TASK ITEM
Leaving out every line that comes before the one containing "(440, 430) = (155, 390): grey", output the rest of the records exactly, the final line included.
========
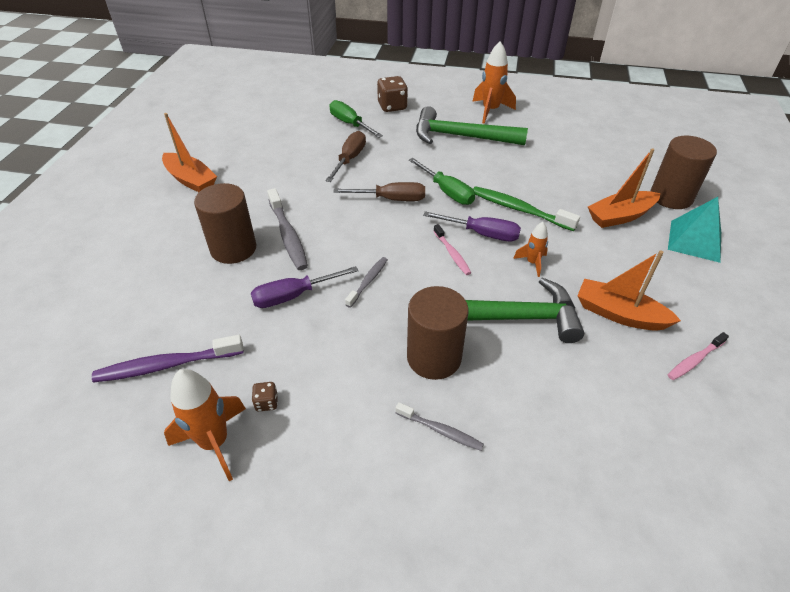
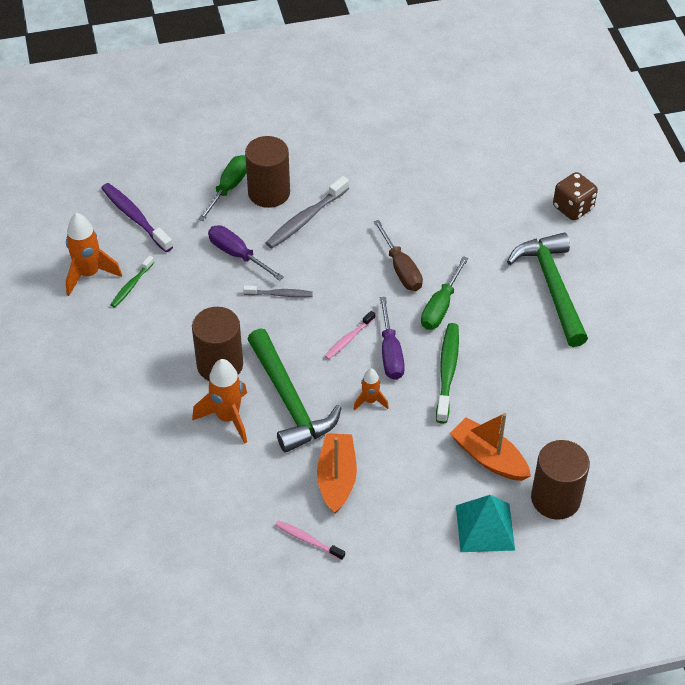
camera: 65 degrees right, 5 degrees up
(191, 180) = (339, 119): orange boat -> none
(267, 403) = (131, 285): brown dice -> green toothbrush
(349, 159) = (445, 213): brown screwdriver -> none
(350, 124) = (511, 188): green screwdriver -> green screwdriver (228, 188)
(440, 430) = (155, 390): grey toothbrush -> none
(490, 111) = (629, 297): orange rocket -> orange rocket (228, 418)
========
OUTPUT OF THE TASK
(440, 430) = (155, 390): grey toothbrush -> none
(490, 111) = (629, 297): orange rocket -> orange rocket (228, 418)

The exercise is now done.